## What needs to be done
Beginning at the top of the data below, restate every line word for word until the line containing "orange bucket [181,151,284,277] -> none" has been included, and omit the pictures.

————————

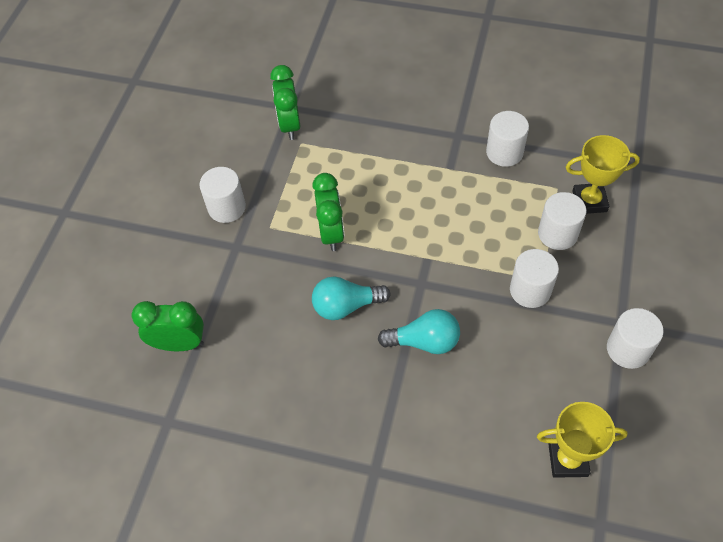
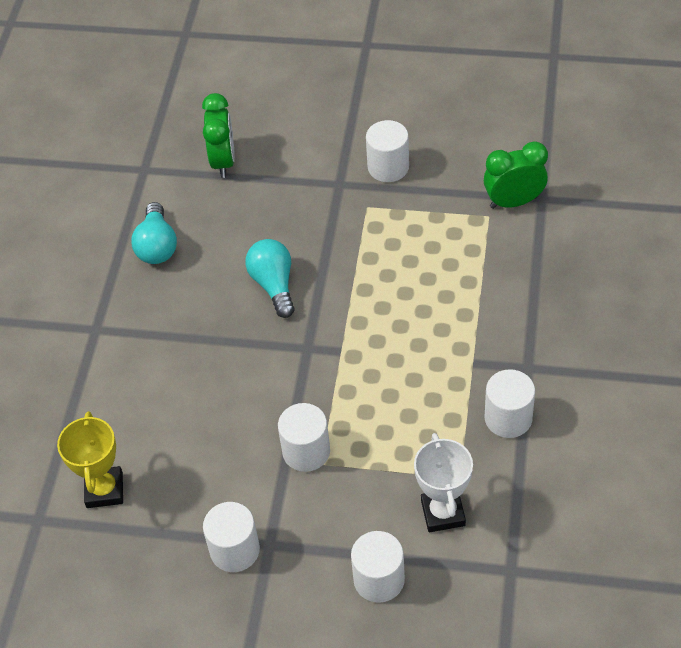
camera: 85 degrees right, 5 degrees down
green clock [312,173,345,251] -> none
turquoise light bulb [378,309,460,354] -> turquoise light bulb moved to [131,202,177,264]
white cylinder [538,192,587,250] -> white cylinder moved to [351,531,405,603]
yellow trophy [566,135,640,214] -> white trophy [414,433,473,532]

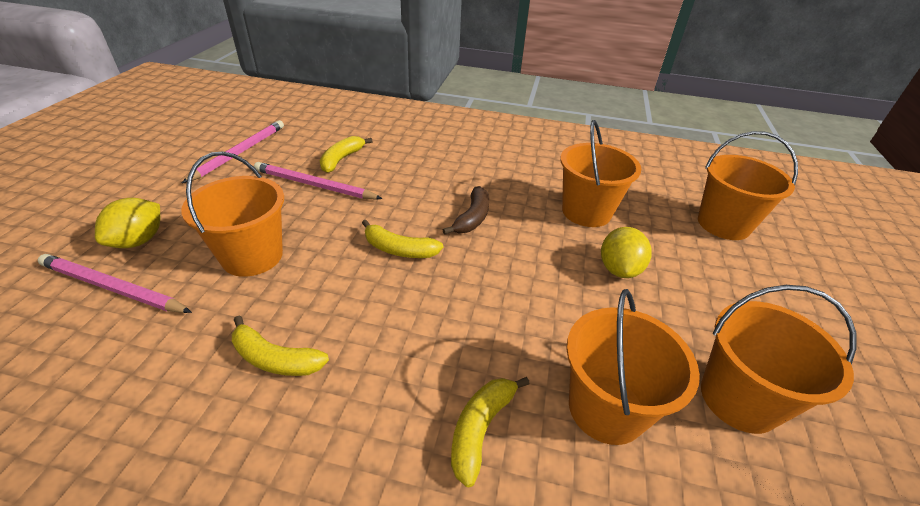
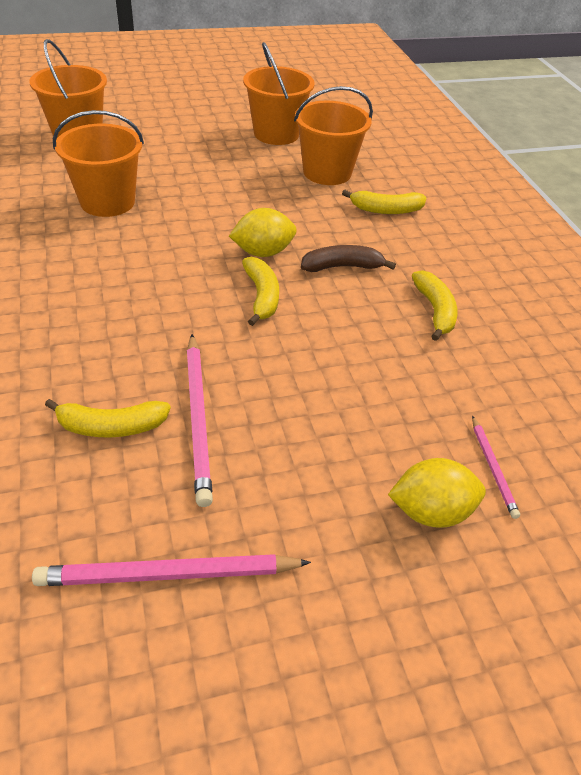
camera: 120 degrees left, 5 degrees up
pink pencil [38,254,192,313] -> pink pencil [472,416,520,519], size x0.55
orange bucket [181,151,284,277] -> none
brown banana [443,186,489,234] -> brown banana moved to [301,245,396,272]
yellow lemon [601,227,652,278] -> yellow lemon moved to [229,208,297,257]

————————

## Exercise output
camera: 85 degrees right, 5 degrees down
green clock [312,173,345,251] -> none
turquoise light bulb [378,309,460,354] -> turquoise light bulb moved to [131,202,177,264]
white cylinder [538,192,587,250] -> white cylinder moved to [351,531,405,603]
yellow trophy [566,135,640,214] -> white trophy [414,433,473,532]

camera: 120 degrees left, 5 degrees up
pink pencil [38,254,192,313] -> pink pencil [472,416,520,519], size x0.55
orange bucket [181,151,284,277] -> none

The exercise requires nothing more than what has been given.